* _Your instructions_
What the answer must contain is every line of the records, exactly, with no pictures.

* _Supplied material_
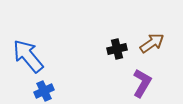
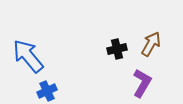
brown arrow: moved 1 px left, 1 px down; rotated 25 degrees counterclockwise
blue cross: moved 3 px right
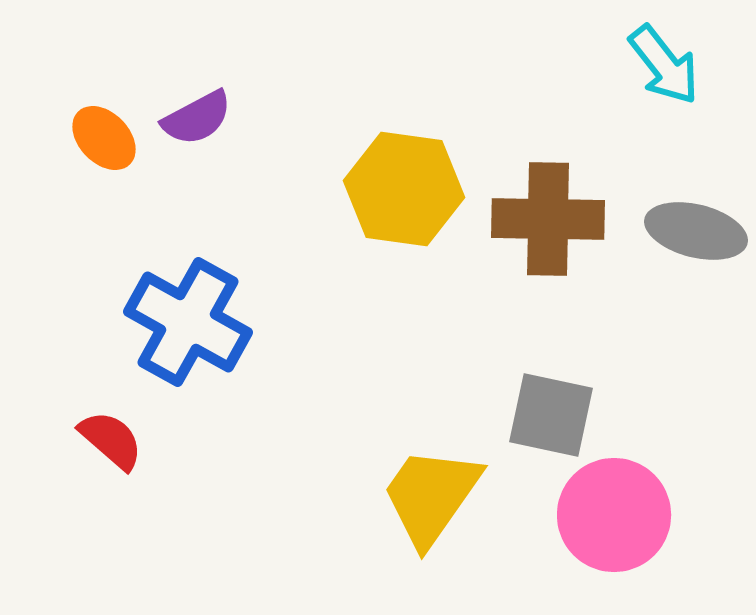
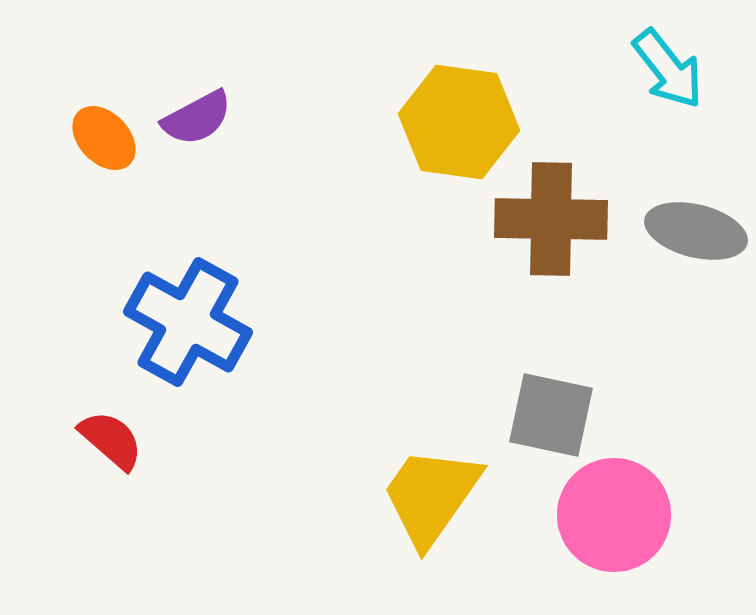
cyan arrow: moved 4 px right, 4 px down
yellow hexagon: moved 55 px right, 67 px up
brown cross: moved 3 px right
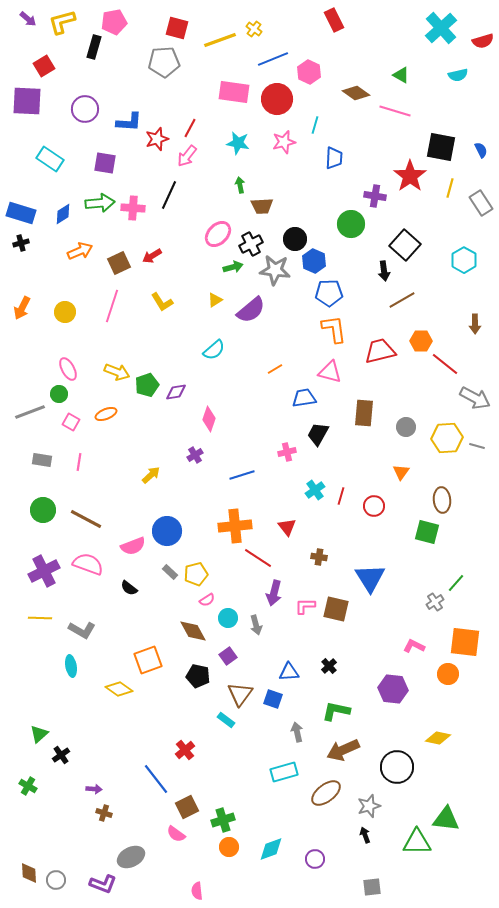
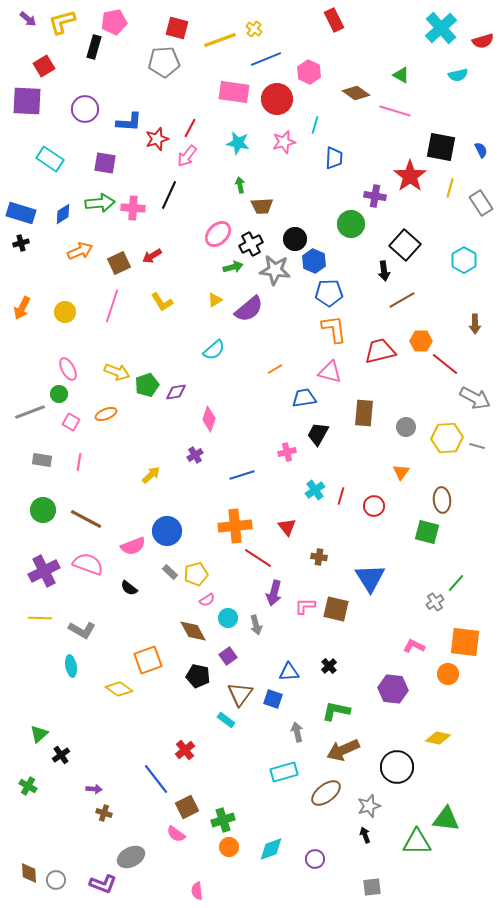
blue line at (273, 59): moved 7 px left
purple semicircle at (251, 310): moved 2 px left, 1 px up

* _Your response_
brown arrow: moved 1 px left, 1 px down; rotated 25 degrees counterclockwise
blue cross: moved 3 px right
cyan arrow: moved 4 px right, 4 px down
yellow hexagon: moved 55 px right, 67 px up
brown cross: moved 3 px right
blue line at (273, 59): moved 7 px left
purple semicircle at (251, 310): moved 2 px left, 1 px up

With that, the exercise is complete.